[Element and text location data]
☆ ☆ ☆ ☆ ☆

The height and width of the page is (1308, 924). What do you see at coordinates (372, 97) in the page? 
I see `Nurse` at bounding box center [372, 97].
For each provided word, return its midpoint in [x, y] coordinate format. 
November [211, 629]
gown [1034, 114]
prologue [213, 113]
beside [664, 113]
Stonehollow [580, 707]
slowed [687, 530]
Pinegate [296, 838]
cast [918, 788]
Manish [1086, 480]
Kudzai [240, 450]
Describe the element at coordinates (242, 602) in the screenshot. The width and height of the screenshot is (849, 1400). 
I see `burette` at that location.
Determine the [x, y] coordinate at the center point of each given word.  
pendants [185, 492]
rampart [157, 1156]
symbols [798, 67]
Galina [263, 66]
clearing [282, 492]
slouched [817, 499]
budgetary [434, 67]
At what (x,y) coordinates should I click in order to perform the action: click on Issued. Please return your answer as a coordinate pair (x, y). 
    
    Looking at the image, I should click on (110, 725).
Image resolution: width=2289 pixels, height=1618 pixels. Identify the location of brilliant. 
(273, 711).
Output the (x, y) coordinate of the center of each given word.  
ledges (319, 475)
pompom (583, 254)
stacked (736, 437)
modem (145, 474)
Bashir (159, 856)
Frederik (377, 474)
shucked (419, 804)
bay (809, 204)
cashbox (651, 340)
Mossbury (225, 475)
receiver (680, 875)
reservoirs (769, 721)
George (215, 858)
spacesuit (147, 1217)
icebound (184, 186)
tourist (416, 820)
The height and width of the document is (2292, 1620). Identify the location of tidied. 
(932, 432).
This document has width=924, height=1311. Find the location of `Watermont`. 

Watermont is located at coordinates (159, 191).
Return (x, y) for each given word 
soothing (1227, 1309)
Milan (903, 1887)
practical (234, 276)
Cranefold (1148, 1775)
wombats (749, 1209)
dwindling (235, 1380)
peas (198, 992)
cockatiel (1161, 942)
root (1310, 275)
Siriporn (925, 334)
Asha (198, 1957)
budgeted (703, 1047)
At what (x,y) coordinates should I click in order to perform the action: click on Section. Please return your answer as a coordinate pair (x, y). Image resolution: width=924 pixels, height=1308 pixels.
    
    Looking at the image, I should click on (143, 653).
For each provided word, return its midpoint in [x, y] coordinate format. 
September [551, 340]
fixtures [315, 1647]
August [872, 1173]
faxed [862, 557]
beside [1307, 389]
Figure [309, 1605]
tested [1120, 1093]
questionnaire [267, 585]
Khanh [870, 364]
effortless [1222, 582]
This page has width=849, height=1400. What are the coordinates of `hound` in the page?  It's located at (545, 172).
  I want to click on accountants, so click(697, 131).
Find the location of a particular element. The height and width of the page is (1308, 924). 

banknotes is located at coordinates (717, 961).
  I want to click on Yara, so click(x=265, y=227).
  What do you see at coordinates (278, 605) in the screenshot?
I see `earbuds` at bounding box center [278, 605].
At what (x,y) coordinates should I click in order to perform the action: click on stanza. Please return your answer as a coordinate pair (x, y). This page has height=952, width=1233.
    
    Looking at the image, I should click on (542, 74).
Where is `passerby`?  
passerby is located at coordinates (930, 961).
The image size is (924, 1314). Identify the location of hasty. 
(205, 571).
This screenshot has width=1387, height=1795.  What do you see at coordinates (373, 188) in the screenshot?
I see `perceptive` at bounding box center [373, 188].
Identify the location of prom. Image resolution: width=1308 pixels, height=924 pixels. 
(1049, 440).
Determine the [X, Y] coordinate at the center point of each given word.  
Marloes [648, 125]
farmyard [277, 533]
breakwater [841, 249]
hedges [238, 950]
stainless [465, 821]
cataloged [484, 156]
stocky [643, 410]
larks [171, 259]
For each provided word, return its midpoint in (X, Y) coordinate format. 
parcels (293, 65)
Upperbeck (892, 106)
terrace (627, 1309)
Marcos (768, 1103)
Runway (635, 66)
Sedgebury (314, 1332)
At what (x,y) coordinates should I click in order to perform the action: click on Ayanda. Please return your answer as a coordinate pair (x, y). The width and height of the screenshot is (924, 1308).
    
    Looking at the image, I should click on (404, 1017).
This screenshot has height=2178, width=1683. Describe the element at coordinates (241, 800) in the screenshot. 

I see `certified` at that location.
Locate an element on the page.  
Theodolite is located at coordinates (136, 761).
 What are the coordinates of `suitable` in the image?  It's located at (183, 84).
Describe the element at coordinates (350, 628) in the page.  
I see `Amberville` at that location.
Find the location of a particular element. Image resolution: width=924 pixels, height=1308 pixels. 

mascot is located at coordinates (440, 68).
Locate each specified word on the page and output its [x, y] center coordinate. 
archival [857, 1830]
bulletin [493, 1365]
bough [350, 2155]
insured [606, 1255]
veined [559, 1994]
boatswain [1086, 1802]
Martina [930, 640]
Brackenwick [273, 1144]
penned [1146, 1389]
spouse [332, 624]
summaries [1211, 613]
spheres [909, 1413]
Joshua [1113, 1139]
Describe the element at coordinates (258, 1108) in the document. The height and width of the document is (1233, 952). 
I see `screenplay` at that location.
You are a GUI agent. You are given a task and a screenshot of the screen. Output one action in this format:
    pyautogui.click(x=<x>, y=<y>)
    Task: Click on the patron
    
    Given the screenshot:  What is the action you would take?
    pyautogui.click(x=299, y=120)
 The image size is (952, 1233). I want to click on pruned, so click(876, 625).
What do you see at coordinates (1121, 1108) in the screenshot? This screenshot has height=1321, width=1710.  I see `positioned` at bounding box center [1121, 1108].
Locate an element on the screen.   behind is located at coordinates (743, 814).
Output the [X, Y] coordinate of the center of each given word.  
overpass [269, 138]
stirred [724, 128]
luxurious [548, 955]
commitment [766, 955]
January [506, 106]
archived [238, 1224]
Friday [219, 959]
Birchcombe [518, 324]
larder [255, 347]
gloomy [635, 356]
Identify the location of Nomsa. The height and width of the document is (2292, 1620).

☆ ☆ ☆ ☆ ☆

[PROBLEM DESCRIPTION]
Present every line of the entries above as a numbered list, leaving out the blank lines.

[TASK OUTPUT]
1. The height and width of the page is (1308, 924). What do you see at coordinates (372, 97) in the page? 
2. I see `Nurse` at bounding box center [372, 97].
3. For each provided word, return its midpoint in [x, y] coordinate format. 
4. November [211, 629]
5. gown [1034, 114]
6. prologue [213, 113]
7. beside [664, 113]
8. Stonehollow [580, 707]
9. slowed [687, 530]
10. Pinegate [296, 838]
11. cast [918, 788]
12. Manish [1086, 480]
13. Kudzai [240, 450]
14. Describe the element at coordinates (242, 602) in the screenshot. The width and height of the screenshot is (849, 1400). 
15. I see `burette` at that location.
16. Determine the [x, y] coordinate at the center point of each given word.  
17. pendants [185, 492]
18. rampart [157, 1156]
19. symbols [798, 67]
20. Galina [263, 66]
21. clearing [282, 492]
22. slouched [817, 499]
23. budgetary [434, 67]
24. At what (x,y) coordinates should I click in order to perform the action: click on Issued. Please return your answer as a coordinate pair (x, y). 
25.     Looking at the image, I should click on (110, 725).
26. Image resolution: width=2289 pixels, height=1618 pixels. Identify the location of brilliant. 
27. (273, 711).
28. Output the (x, y) coordinate of the center of each given word.  
29. ledges (319, 475)
30. pompom (583, 254)
31. stacked (736, 437)
32. modem (145, 474)
33. Bashir (159, 856)
34. Frederik (377, 474)
35. shucked (419, 804)
36. bay (809, 204)
37. cashbox (651, 340)
38. Mossbury (225, 475)
39. receiver (680, 875)
40. reservoirs (769, 721)
41. George (215, 858)
42. spacesuit (147, 1217)
43. icebound (184, 186)
44. tourist (416, 820)
45. The height and width of the document is (2292, 1620). Identify the location of tidied. 
46. (932, 432).
47. This document has width=924, height=1311. Find the location of `Watermont`. 
48. Watermont is located at coordinates (159, 191).
49. Return (x, y) for each given word 
50. soothing (1227, 1309)
51. Milan (903, 1887)
52. practical (234, 276)
53. Cranefold (1148, 1775)
54. wombats (749, 1209)
55. dwindling (235, 1380)
56. peas (198, 992)
57. cockatiel (1161, 942)
58. root (1310, 275)
59. Siriporn (925, 334)
60. Asha (198, 1957)
61. budgeted (703, 1047)
62. At what (x,y) coordinates should I click in order to perform the action: click on Section. Please return your answer as a coordinate pair (x, y). Image resolution: width=924 pixels, height=1308 pixels.
63.     Looking at the image, I should click on (143, 653).
64. For each provided word, return its midpoint in [x, y] coordinate format. 
65. September [551, 340]
66. fixtures [315, 1647]
67. August [872, 1173]
68. faxed [862, 557]
69. beside [1307, 389]
70. Figure [309, 1605]
71. tested [1120, 1093]
72. questionnaire [267, 585]
73. Khanh [870, 364]
74. effortless [1222, 582]
75. This page has width=849, height=1400. What are the coordinates of `hound` in the page?  It's located at (545, 172).
76.   I want to click on accountants, so click(697, 131).
77. Find the location of a particular element. The height and width of the page is (1308, 924). 
78. banknotes is located at coordinates (717, 961).
79.   I want to click on Yara, so click(x=265, y=227).
80.   What do you see at coordinates (278, 605) in the screenshot?
81. I see `earbuds` at bounding box center [278, 605].
82. At what (x,y) coordinates should I click in order to perform the action: click on stanza. Please return your answer as a coordinate pair (x, y). This page has height=952, width=1233.
83.     Looking at the image, I should click on (542, 74).
84. Where is `passerby`?  
85. passerby is located at coordinates (930, 961).
86. The image size is (924, 1314). Identify the location of hasty. 
87. (205, 571).
88. This screenshot has width=1387, height=1795.  What do you see at coordinates (373, 188) in the screenshot?
89. I see `perceptive` at bounding box center [373, 188].
90. Identify the location of prom. Image resolution: width=1308 pixels, height=924 pixels. 
91. (1049, 440).
92. Determine the [X, Y] coordinate at the center point of each given word.  
93. Marloes [648, 125]
94. farmyard [277, 533]
95. breakwater [841, 249]
96. hedges [238, 950]
97. stainless [465, 821]
98. cataloged [484, 156]
99. stocky [643, 410]
100. larks [171, 259]
101. For each provided word, return its midpoint in (X, Y) coordinate format. 
102. parcels (293, 65)
103. Upperbeck (892, 106)
104. terrace (627, 1309)
105. Marcos (768, 1103)
106. Runway (635, 66)
107. Sedgebury (314, 1332)
108. At what (x,y) coordinates should I click in order to perform the action: click on Ayanda. Please return your answer as a coordinate pair (x, y). The width and height of the screenshot is (924, 1308).
109.     Looking at the image, I should click on (404, 1017).
110. This screenshot has height=2178, width=1683. Describe the element at coordinates (241, 800) in the screenshot. 
111. I see `certified` at that location.
112. Locate an element on the page.  
113. Theodolite is located at coordinates (136, 761).
114.  What are the coordinates of `suitable` in the image?  It's located at (183, 84).
115. Describe the element at coordinates (350, 628) in the page.  
116. I see `Amberville` at that location.
117. Find the location of a particular element. Image resolution: width=924 pixels, height=1308 pixels. 
118. mascot is located at coordinates (440, 68).
119. Locate each specified word on the page and output its [x, y] center coordinate. 
120. archival [857, 1830]
121. bulletin [493, 1365]
122. bough [350, 2155]
123. insured [606, 1255]
124. veined [559, 1994]
125. boatswain [1086, 1802]
126. Martina [930, 640]
127. Brackenwick [273, 1144]
128. penned [1146, 1389]
129. spouse [332, 624]
130. summaries [1211, 613]
131. spheres [909, 1413]
132. Joshua [1113, 1139]
133. Describe the element at coordinates (258, 1108) in the document. The height and width of the document is (1233, 952). 
134. I see `screenplay` at that location.
135. You are a GUI agent. You are given a task and a screenshot of the screen. Output one action in this format:
136.     pyautogui.click(x=<x>, y=<y>)
137.     Task: Click on the patron
138.     Given the screenshot:  What is the action you would take?
139.     pyautogui.click(x=299, y=120)
140.  The image size is (952, 1233). I want to click on pruned, so click(876, 625).
141. What do you see at coordinates (1121, 1108) in the screenshot? This screenshot has height=1321, width=1710.  I see `positioned` at bounding box center [1121, 1108].
142. Locate an element on the screen.   behind is located at coordinates (743, 814).
143. Output the [X, Y] coordinate of the center of each given word.  
144. overpass [269, 138]
145. stirred [724, 128]
146. luxurious [548, 955]
147. commitment [766, 955]
148. January [506, 106]
149. archived [238, 1224]
150. Friday [219, 959]
151. Birchcombe [518, 324]
152. larder [255, 347]
153. gloomy [635, 356]
154. Identify the location of Nomsa. The height and width of the document is (2292, 1620).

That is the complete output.